* **WHAT TO WORK ON**: Lines from the one containing "brown plate G12:H13" to the end of the entries below must be reproduced exactly, with both end lines kept and no other line added.

*** RECORDS SUPPLIED

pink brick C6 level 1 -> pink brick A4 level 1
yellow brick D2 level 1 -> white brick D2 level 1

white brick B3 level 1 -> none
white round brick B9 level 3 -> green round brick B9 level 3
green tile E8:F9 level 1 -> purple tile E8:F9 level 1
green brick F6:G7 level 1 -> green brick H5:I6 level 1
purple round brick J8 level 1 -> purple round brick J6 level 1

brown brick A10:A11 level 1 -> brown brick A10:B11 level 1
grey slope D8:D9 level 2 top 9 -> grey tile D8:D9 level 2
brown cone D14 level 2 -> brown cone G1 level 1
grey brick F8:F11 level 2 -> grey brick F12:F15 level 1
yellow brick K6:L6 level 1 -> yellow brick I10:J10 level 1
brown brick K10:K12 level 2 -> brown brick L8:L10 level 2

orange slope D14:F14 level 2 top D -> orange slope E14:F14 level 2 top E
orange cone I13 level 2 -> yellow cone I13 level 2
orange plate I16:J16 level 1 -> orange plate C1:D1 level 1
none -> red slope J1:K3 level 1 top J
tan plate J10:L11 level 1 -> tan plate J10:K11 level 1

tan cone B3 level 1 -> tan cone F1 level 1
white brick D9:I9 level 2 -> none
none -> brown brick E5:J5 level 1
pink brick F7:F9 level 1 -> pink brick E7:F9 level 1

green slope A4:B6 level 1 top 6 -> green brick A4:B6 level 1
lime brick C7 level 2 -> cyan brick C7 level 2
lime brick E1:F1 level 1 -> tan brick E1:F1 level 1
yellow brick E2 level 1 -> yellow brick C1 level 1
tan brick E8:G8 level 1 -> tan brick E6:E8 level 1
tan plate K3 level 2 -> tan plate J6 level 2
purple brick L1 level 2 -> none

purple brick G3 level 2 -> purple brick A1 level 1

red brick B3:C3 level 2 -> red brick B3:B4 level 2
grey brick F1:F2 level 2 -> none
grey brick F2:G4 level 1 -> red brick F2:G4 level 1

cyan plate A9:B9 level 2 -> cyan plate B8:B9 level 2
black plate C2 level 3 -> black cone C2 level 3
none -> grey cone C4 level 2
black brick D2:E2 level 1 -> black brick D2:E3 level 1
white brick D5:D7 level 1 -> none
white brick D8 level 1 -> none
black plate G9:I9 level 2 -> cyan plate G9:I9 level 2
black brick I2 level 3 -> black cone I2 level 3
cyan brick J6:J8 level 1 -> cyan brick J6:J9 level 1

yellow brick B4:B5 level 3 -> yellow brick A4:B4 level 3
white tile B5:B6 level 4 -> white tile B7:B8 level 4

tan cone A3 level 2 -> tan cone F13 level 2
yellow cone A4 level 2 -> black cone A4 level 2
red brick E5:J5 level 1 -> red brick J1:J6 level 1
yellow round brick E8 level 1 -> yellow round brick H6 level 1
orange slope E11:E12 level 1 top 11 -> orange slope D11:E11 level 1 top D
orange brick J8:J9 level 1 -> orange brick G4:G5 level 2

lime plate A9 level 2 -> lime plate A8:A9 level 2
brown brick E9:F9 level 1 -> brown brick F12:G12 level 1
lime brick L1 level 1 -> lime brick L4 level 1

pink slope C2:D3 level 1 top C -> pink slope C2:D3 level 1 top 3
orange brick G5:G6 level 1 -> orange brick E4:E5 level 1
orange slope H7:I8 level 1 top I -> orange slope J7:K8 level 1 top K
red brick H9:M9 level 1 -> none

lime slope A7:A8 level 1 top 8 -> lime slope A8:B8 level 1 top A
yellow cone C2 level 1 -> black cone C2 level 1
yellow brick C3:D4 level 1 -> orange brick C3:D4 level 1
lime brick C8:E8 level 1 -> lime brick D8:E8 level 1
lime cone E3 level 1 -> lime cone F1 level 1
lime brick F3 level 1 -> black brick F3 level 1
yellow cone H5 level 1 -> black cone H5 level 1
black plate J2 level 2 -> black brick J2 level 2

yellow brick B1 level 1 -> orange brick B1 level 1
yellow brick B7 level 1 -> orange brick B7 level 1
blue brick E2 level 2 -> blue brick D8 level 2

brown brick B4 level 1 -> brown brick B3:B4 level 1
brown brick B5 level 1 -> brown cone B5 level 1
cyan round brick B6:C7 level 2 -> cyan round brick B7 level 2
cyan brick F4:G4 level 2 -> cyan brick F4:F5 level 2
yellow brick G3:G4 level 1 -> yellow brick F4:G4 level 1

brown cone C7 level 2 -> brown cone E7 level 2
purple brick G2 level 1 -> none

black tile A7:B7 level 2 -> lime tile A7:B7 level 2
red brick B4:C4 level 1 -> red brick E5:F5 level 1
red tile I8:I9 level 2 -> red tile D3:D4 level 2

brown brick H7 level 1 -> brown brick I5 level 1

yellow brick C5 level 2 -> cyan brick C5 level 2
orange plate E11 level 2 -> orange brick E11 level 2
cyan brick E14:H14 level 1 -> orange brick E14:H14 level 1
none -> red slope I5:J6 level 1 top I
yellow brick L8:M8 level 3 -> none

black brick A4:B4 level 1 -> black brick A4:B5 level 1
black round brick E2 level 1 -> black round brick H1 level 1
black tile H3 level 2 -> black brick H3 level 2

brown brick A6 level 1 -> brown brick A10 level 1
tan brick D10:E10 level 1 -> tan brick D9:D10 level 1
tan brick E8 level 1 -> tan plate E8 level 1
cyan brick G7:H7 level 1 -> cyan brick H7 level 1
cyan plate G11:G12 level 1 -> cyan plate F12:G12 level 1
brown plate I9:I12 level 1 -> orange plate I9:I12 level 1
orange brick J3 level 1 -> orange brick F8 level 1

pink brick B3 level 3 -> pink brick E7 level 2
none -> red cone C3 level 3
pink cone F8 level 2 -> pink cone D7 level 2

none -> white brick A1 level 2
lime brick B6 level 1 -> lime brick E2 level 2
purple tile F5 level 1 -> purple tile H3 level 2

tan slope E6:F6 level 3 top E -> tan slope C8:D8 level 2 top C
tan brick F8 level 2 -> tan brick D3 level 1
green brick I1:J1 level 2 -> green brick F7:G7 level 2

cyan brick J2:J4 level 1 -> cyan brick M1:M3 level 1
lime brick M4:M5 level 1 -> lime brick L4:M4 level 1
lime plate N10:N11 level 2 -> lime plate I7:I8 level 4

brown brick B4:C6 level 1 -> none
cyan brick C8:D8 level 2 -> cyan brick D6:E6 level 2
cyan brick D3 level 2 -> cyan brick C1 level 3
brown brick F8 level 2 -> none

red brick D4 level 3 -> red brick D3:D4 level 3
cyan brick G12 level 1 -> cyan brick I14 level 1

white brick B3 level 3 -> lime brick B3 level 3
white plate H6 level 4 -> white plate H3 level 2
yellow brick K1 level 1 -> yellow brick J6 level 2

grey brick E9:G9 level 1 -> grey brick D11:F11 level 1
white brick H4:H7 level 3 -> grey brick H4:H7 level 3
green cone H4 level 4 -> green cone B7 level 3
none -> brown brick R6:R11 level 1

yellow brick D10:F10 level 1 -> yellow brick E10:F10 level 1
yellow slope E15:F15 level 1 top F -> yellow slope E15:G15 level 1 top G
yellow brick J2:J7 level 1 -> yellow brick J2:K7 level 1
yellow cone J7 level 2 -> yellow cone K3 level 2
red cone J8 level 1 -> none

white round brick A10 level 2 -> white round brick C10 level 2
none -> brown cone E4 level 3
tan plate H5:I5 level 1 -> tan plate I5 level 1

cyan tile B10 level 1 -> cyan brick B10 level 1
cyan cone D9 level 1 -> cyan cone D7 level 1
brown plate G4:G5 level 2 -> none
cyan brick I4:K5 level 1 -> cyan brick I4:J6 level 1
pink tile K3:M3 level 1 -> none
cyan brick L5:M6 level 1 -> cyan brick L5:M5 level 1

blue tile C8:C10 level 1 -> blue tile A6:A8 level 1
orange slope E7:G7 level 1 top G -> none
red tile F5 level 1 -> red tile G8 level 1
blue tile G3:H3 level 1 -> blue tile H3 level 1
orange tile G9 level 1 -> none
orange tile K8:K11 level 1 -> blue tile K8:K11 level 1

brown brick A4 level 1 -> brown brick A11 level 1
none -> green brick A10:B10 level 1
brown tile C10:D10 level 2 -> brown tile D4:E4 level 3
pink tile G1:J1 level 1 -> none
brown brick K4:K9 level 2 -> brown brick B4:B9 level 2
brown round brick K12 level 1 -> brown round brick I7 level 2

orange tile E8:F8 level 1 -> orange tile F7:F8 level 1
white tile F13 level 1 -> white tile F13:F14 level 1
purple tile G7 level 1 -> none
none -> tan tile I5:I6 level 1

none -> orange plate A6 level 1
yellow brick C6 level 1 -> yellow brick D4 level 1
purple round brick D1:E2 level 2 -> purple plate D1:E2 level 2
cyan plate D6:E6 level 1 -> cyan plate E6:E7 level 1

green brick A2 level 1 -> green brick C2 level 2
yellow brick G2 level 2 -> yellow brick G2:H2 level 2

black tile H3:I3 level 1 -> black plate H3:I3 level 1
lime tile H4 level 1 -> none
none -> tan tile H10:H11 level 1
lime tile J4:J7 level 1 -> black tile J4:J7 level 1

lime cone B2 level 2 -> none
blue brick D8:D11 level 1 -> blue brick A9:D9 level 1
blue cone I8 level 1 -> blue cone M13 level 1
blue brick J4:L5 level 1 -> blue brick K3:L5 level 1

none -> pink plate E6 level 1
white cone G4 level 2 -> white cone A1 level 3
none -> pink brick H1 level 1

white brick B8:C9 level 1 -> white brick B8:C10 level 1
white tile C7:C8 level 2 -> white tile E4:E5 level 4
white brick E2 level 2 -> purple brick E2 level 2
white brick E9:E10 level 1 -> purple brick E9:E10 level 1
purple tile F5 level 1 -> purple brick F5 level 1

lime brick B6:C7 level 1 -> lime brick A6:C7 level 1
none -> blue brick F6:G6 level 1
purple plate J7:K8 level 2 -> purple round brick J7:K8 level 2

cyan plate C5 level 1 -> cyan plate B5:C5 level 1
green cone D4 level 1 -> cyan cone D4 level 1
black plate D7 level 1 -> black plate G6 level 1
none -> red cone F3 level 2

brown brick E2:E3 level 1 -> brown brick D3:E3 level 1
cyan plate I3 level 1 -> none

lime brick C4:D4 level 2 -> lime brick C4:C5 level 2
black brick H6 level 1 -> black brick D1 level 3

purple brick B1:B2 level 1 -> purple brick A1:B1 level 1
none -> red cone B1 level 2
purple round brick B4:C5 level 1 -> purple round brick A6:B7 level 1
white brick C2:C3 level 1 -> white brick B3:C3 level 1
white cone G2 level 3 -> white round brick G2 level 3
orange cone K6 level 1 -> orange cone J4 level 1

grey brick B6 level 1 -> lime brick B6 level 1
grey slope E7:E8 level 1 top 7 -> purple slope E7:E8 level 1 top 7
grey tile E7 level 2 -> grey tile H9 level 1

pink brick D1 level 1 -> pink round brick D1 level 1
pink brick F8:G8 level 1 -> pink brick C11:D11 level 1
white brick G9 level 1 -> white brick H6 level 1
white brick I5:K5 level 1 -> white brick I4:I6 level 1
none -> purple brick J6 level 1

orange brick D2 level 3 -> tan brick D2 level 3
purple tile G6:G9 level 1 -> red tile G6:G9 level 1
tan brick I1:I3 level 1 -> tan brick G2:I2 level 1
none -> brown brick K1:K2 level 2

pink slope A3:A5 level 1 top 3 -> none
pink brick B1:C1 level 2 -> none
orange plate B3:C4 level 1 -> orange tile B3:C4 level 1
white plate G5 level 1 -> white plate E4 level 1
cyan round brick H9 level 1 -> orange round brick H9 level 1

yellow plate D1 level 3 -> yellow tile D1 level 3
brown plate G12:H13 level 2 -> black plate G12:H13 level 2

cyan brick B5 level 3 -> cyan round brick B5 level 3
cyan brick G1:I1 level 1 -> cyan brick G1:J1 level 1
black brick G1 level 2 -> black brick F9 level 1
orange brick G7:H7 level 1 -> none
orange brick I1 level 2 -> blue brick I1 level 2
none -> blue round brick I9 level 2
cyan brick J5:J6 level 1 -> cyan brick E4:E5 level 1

******

* **RESULT OF THE TASK**:
brown plate G12:H13 level 2 -> black plate G12:H13 level 2

cyan brick B5 level 3 -> cyan round brick B5 level 3
cyan brick G1:I1 level 1 -> cyan brick G1:J1 level 1
black brick G1 level 2 -> black brick F9 level 1
orange brick G7:H7 level 1 -> none
orange brick I1 level 2 -> blue brick I1 level 2
none -> blue round brick I9 level 2
cyan brick J5:J6 level 1 -> cyan brick E4:E5 level 1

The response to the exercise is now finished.